:: BRIEF ::
Each line of the records below that includes "auriculares" adds one to the count; state the final count by itself.

:: DATA EXCERPTS ::

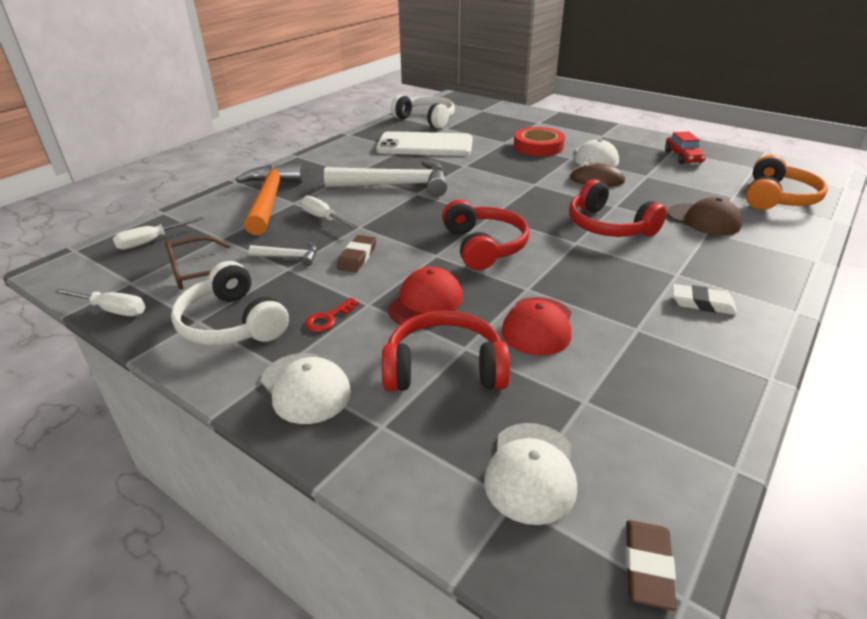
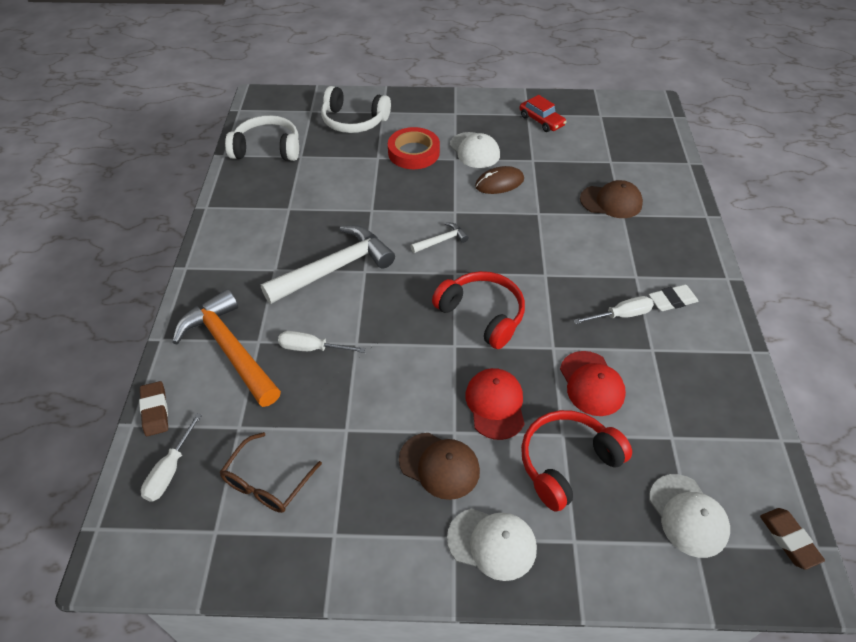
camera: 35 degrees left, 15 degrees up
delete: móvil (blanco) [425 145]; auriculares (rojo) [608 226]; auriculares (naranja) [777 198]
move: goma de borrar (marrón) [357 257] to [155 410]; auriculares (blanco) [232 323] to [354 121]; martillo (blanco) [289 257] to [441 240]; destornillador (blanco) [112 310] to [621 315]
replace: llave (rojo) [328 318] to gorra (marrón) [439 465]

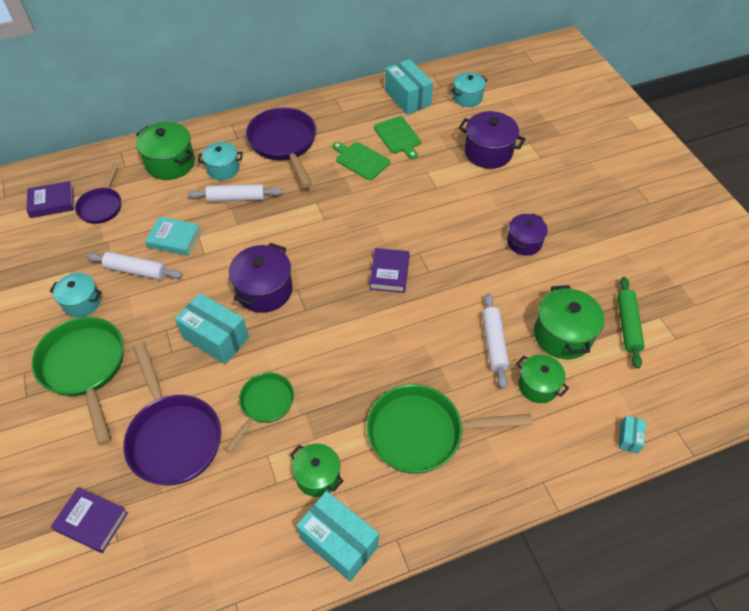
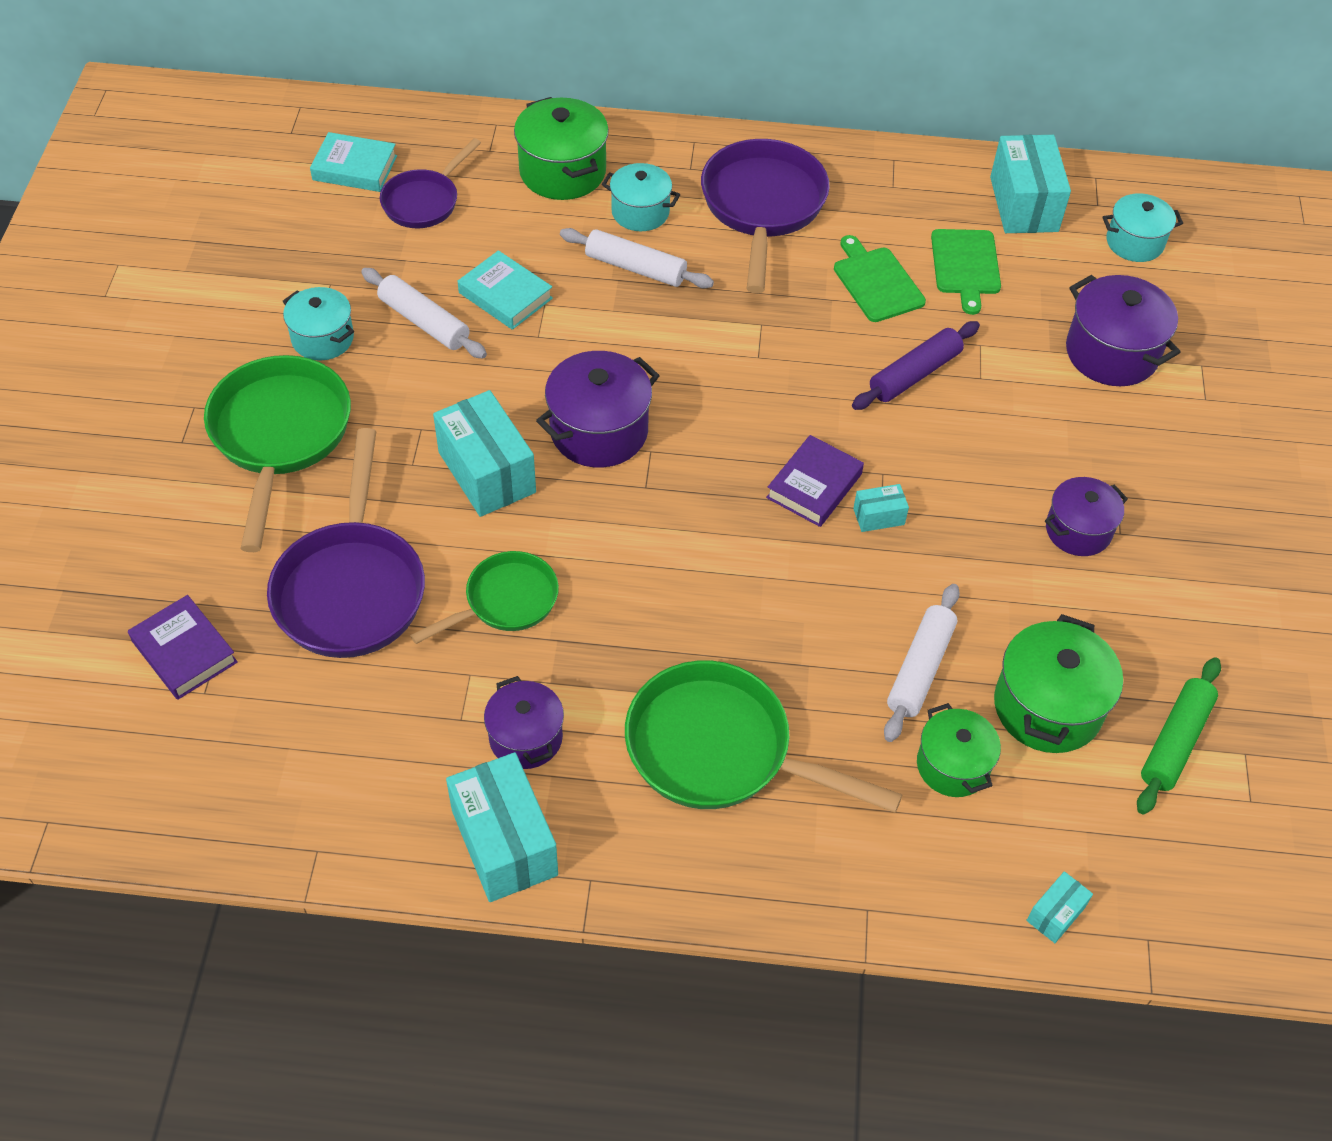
camera: 25 degrees right, 0 degrees up
insert: rodillo (morado) [914 374]; caja (turquesa) [878 516]
recolor: libro (morado) [52 202] to libro (turquesa) [354 168]; olla (verde) [318 476] to olla (morado) [526 738]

:: SOLUTION TO THIS EXERCISE ::
2